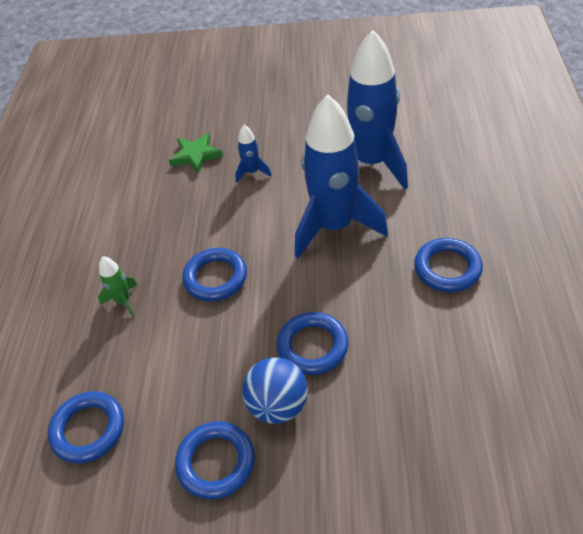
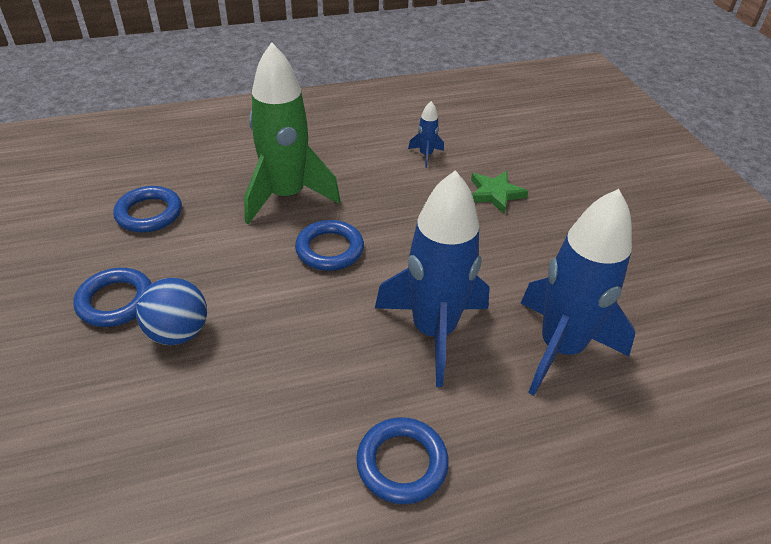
camera: 65 degrees right, 5 degrees down
(123, 301) = (286, 196): green rocket -> green rocket, size x2.41
(252, 172) = (490, 242): blue rocket -> blue rocket (426, 155)
(313, 346) = (255, 346): blue ring -> none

• **WORK REQUIRED**: The lines above should be transcribed exactly, with every image removed.

• **WRITTEN SOLUTION**:
camera: 65 degrees right, 5 degrees down
(123, 301) = (286, 196): green rocket -> green rocket, size x2.41
(252, 172) = (490, 242): blue rocket -> blue rocket (426, 155)
(313, 346) = (255, 346): blue ring -> none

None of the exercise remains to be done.